TASK DETAILS: Take the data below and filter it for lines containing the word "orange"; show each line found.

DATA UNDER STUDY below:

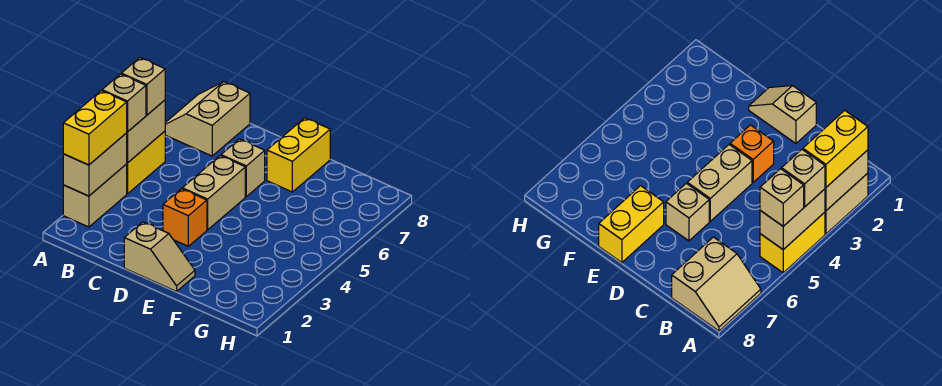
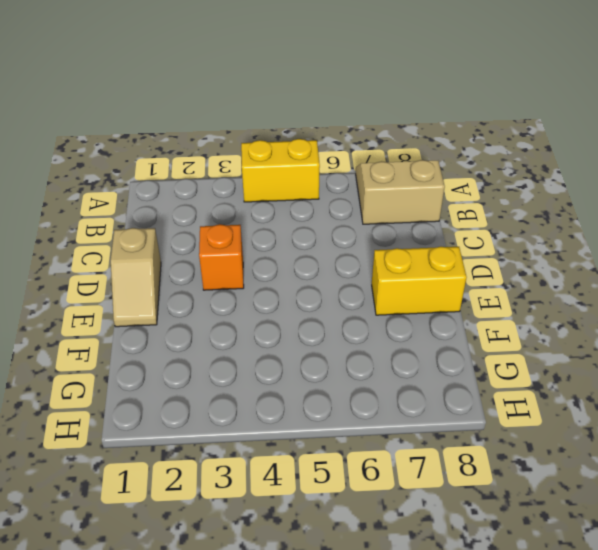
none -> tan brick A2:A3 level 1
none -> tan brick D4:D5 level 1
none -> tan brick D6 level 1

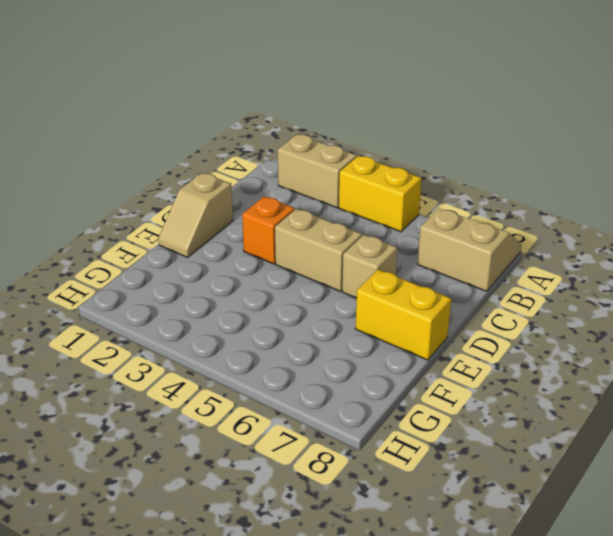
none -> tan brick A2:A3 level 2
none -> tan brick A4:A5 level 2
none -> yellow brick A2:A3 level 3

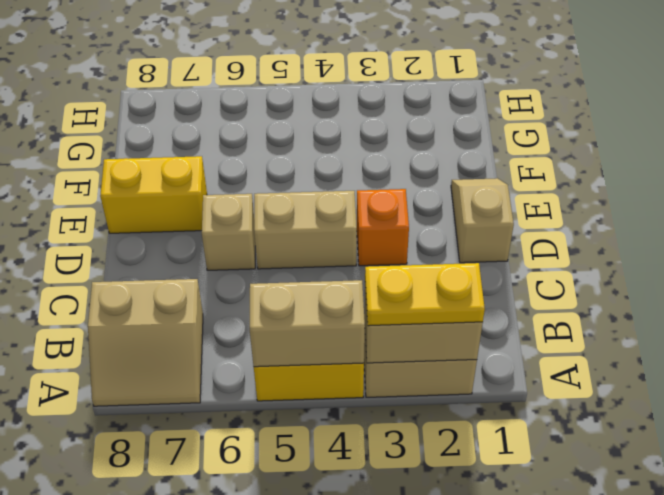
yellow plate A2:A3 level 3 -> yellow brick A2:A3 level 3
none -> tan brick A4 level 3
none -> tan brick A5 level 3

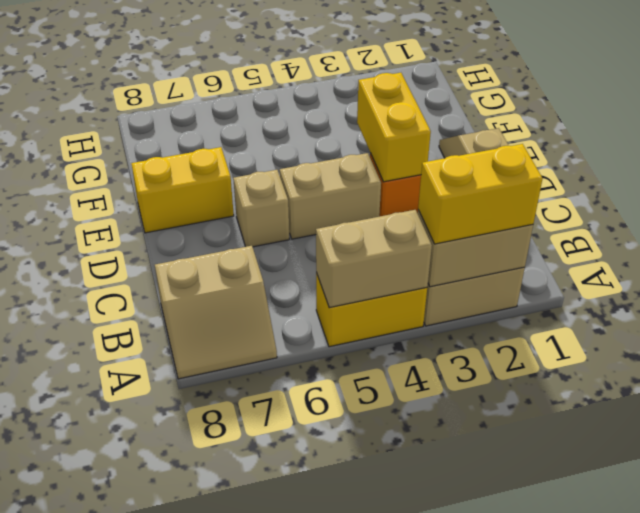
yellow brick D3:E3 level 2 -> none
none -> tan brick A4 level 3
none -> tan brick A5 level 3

End of DATA UNDER STUDY.
DATA UNDER STUDY below:

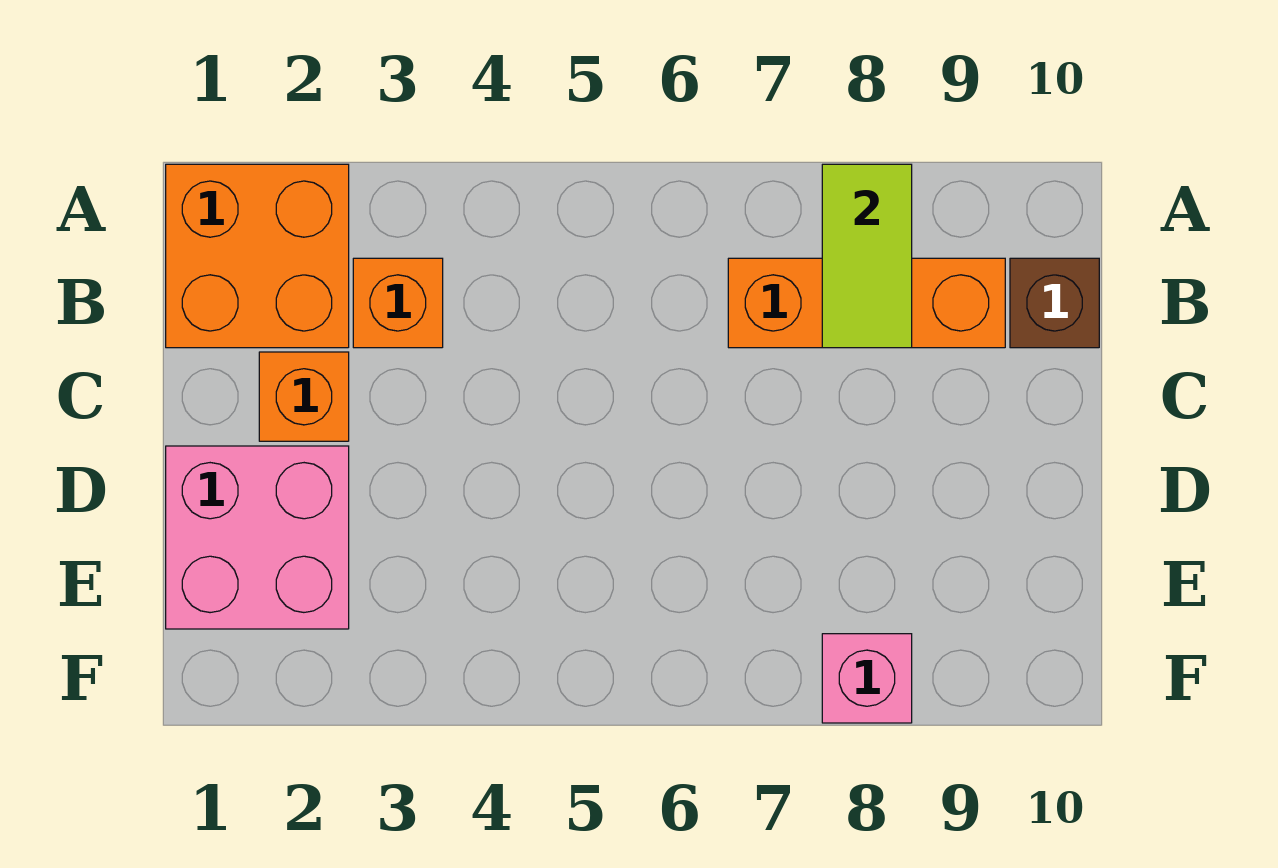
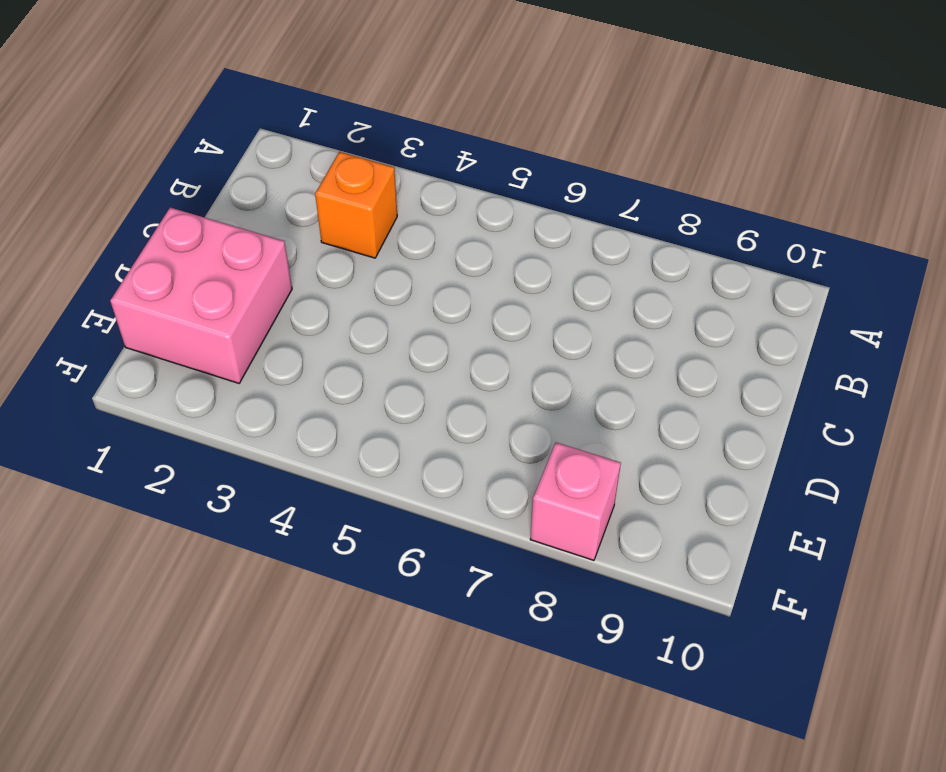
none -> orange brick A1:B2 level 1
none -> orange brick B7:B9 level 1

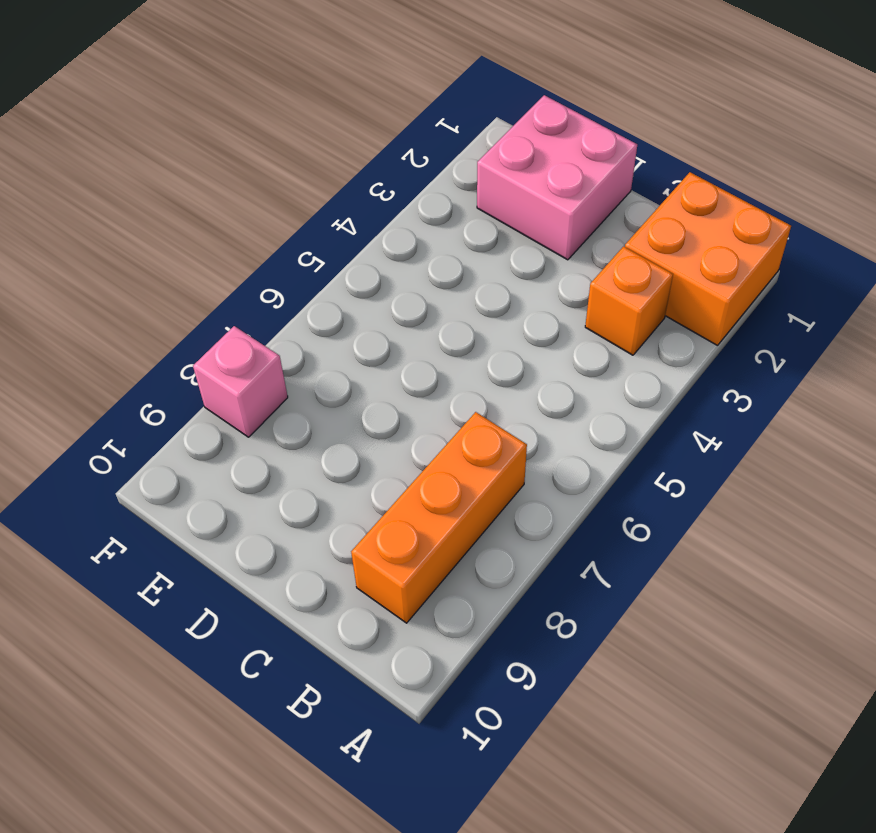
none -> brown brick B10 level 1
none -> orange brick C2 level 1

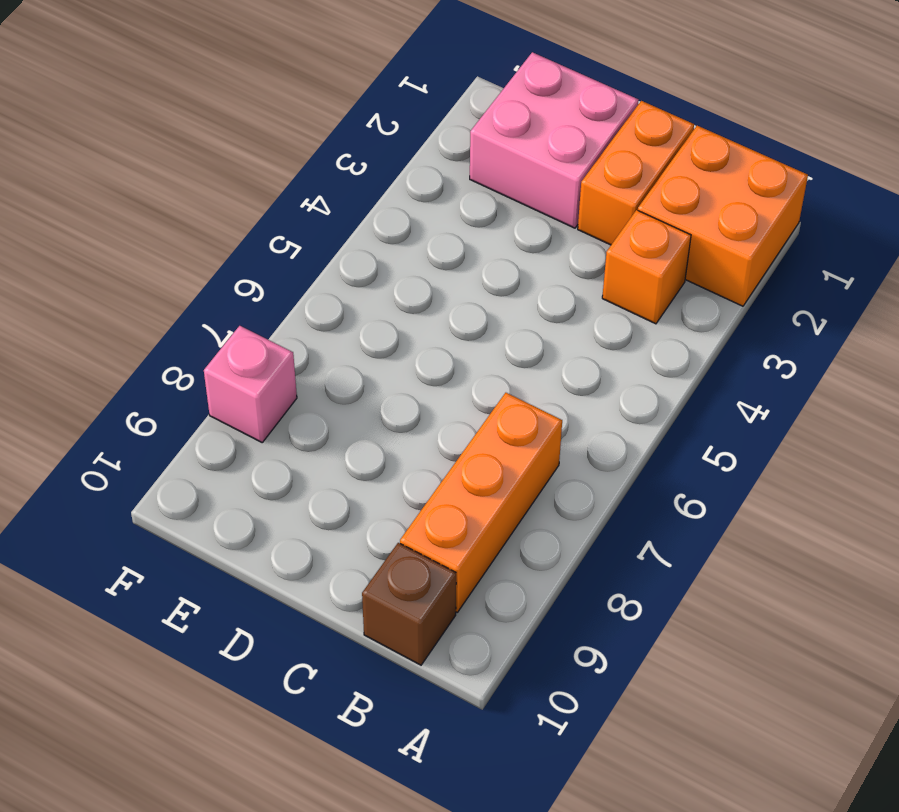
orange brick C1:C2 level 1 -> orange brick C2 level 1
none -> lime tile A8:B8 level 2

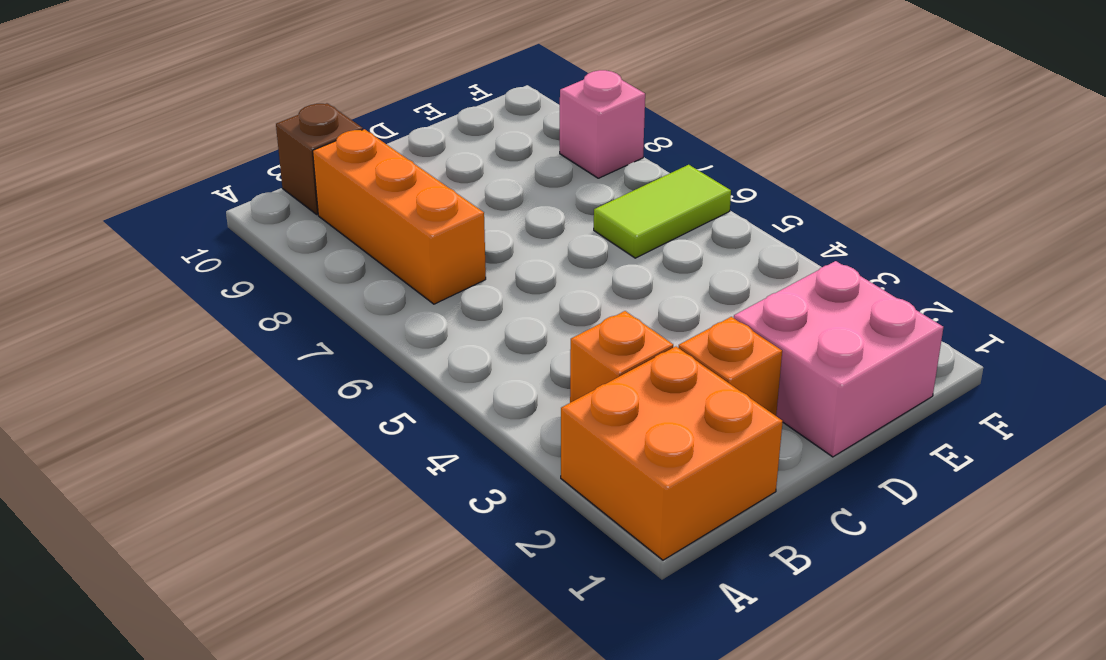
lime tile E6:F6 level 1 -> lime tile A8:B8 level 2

End of DATA UNDER STUDY.

EXERCISE RESULT:
none -> orange brick A1:B2 level 1
none -> orange brick B7:B9 level 1
none -> orange brick C2 level 1
orange brick C1:C2 level 1 -> orange brick C2 level 1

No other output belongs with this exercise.